> EXERCISE GOAL
Provide the number of lines in the records that hold the string "lamp", without any other words.

[Stored data]
_ _ _ _ _

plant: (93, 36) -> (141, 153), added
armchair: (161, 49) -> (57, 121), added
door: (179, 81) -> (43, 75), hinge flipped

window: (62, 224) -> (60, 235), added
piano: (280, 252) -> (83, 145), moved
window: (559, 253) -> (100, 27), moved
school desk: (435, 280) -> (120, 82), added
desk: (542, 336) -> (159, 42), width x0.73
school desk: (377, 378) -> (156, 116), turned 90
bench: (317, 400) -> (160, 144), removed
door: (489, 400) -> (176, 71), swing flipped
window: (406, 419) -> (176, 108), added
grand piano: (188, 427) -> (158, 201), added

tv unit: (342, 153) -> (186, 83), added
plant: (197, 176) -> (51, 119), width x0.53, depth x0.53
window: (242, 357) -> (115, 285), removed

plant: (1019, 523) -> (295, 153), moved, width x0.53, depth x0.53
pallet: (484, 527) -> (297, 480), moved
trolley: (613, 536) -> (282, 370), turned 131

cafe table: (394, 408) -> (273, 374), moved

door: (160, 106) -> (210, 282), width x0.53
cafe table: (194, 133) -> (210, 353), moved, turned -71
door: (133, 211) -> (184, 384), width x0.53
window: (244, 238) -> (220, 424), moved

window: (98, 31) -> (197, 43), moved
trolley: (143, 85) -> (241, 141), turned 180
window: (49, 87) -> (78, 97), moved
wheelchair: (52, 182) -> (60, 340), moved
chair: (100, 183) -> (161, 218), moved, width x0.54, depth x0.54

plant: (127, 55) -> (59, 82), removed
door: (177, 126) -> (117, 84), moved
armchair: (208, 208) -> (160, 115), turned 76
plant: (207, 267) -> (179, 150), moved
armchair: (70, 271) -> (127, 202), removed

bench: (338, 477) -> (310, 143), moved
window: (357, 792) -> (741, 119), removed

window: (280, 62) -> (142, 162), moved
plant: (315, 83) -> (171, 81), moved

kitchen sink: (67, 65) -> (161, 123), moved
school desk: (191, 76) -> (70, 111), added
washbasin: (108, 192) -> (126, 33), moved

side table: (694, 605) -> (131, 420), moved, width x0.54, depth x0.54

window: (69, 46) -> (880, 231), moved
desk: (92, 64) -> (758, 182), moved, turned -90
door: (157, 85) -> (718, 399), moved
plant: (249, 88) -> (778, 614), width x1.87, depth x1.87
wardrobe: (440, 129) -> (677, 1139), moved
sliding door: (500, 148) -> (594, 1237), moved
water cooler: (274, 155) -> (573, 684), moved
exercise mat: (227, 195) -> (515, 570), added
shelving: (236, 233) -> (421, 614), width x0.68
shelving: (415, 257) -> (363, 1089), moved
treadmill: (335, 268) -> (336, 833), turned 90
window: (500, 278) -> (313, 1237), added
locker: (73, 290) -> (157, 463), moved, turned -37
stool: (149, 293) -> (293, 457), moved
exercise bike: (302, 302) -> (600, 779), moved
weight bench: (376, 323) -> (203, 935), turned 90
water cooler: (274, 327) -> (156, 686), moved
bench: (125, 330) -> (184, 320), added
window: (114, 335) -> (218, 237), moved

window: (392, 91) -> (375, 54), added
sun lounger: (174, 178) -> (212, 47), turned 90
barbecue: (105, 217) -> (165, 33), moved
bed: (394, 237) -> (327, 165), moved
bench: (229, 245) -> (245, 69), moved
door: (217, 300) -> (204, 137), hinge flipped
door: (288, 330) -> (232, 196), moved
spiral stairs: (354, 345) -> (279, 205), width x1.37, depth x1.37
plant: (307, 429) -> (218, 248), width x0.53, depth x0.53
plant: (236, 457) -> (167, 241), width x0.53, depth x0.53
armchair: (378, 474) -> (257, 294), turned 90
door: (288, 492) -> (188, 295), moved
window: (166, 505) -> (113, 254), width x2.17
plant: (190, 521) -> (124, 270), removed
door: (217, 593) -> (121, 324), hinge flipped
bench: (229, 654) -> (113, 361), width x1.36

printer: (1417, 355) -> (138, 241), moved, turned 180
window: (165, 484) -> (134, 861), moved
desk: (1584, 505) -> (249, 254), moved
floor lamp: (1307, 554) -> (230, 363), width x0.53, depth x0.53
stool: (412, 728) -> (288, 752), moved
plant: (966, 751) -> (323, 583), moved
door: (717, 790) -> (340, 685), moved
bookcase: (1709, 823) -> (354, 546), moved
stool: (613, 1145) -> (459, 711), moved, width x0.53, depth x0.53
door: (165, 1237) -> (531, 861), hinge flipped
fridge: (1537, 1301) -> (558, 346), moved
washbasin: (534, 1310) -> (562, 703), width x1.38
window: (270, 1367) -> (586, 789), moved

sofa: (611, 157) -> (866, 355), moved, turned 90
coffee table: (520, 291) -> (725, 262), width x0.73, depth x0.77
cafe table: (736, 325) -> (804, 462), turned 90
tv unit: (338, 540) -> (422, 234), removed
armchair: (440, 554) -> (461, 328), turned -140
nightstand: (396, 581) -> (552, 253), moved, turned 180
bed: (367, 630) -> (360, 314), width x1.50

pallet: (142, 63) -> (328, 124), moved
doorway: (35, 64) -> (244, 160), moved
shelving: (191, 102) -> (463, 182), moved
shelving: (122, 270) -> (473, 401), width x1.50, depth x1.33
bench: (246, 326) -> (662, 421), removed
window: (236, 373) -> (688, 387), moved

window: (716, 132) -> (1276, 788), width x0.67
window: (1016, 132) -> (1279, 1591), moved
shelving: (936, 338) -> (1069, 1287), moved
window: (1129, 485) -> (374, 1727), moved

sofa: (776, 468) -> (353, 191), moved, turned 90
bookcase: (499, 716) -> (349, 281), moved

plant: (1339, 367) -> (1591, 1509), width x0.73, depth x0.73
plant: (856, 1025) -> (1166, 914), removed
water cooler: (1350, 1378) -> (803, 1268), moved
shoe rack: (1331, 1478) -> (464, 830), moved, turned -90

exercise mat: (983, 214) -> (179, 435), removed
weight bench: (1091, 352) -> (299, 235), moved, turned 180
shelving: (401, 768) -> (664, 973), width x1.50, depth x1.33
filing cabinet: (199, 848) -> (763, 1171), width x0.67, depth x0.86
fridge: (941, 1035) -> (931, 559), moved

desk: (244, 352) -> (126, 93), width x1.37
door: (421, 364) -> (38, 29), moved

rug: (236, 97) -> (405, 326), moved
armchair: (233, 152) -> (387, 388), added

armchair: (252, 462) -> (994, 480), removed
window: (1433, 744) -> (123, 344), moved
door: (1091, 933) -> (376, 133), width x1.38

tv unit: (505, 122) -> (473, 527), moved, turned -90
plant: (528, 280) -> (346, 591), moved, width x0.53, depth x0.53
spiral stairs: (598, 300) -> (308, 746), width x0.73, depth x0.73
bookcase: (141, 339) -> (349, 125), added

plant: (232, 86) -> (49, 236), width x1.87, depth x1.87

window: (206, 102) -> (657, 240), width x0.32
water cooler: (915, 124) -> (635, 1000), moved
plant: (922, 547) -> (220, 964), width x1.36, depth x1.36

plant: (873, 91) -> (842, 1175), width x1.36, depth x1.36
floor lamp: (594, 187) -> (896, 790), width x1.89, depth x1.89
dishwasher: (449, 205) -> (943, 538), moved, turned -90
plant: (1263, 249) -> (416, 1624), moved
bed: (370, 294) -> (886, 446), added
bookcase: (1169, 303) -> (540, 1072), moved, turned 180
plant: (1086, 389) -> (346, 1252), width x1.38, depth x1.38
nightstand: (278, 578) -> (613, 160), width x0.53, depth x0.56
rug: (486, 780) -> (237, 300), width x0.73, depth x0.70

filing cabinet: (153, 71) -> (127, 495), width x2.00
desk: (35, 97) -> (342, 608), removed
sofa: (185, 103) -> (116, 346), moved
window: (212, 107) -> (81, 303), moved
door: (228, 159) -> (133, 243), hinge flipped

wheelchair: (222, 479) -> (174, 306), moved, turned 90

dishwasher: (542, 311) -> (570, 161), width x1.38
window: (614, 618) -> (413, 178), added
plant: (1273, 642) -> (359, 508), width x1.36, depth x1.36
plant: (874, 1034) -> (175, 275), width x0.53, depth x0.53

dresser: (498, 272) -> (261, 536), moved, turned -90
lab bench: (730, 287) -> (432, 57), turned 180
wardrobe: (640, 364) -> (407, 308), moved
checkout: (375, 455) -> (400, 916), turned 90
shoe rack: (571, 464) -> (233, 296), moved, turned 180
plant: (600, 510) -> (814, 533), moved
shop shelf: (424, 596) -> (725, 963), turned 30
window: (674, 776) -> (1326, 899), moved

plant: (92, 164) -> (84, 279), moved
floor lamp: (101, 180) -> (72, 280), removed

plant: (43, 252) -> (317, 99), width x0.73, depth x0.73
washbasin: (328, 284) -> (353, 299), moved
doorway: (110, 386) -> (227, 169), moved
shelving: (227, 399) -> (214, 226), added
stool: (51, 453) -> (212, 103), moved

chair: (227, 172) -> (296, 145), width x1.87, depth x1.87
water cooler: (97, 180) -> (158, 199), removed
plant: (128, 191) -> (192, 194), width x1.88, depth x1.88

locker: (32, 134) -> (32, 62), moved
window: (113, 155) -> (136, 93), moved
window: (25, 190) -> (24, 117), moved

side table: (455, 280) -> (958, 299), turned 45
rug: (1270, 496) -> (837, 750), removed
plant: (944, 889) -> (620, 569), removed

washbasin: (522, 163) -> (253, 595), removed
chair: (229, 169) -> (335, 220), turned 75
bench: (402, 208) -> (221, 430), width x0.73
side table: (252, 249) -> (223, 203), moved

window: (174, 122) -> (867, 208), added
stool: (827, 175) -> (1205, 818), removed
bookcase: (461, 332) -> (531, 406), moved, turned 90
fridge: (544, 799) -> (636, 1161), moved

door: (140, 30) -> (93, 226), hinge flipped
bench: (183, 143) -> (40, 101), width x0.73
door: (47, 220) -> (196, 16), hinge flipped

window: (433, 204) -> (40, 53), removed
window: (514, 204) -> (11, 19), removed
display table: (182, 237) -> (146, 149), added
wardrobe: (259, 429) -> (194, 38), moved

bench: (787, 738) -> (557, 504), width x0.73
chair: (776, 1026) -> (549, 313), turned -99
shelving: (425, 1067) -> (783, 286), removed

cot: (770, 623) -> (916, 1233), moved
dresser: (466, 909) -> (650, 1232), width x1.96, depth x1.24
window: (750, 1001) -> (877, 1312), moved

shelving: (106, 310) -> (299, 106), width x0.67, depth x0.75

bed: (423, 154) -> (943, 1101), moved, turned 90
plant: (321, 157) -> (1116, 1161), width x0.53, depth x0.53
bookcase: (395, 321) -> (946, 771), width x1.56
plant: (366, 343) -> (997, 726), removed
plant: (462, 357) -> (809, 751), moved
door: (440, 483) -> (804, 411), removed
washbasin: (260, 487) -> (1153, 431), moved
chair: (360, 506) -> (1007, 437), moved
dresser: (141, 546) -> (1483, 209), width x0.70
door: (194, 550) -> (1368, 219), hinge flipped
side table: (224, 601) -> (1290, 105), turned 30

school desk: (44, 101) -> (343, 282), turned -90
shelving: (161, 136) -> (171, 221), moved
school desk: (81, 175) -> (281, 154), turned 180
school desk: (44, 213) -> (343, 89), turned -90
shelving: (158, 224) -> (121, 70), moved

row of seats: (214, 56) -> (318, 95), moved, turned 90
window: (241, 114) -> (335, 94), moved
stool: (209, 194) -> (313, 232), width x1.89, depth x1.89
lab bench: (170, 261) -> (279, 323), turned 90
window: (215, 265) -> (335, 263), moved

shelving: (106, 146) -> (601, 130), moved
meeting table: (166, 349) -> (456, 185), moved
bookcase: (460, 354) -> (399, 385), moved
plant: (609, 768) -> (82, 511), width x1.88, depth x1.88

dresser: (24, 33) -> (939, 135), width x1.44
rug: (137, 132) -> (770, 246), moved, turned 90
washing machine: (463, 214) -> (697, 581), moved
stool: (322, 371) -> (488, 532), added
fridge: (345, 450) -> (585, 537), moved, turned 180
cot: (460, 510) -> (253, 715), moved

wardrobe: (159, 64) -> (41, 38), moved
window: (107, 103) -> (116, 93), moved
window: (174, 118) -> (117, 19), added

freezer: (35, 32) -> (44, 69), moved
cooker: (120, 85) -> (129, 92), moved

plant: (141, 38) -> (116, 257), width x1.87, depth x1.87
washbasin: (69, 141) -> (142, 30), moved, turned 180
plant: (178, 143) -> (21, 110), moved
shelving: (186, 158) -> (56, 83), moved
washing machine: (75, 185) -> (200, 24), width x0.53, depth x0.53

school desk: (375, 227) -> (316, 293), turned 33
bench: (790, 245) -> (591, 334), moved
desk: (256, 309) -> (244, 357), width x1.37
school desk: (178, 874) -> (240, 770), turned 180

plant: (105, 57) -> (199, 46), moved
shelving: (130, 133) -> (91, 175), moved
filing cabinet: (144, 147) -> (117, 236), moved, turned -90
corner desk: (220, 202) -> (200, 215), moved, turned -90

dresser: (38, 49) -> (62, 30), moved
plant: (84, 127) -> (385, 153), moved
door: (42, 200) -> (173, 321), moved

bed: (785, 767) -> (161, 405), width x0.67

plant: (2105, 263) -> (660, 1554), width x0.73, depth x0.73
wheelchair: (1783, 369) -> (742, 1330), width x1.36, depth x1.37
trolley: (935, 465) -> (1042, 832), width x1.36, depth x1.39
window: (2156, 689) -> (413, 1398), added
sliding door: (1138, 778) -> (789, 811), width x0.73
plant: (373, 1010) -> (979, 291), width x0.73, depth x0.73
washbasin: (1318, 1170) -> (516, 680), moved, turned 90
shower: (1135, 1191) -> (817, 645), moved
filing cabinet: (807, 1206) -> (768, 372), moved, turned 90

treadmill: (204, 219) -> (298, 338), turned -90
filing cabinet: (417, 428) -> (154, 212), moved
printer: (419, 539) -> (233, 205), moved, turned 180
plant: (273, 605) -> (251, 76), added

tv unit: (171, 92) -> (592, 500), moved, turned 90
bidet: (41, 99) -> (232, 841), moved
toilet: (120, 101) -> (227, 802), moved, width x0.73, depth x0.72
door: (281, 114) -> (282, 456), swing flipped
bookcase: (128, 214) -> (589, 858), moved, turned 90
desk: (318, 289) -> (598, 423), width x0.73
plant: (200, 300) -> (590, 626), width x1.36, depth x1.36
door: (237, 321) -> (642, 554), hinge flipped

_ _ _ _ _

> TASK ANSWER
3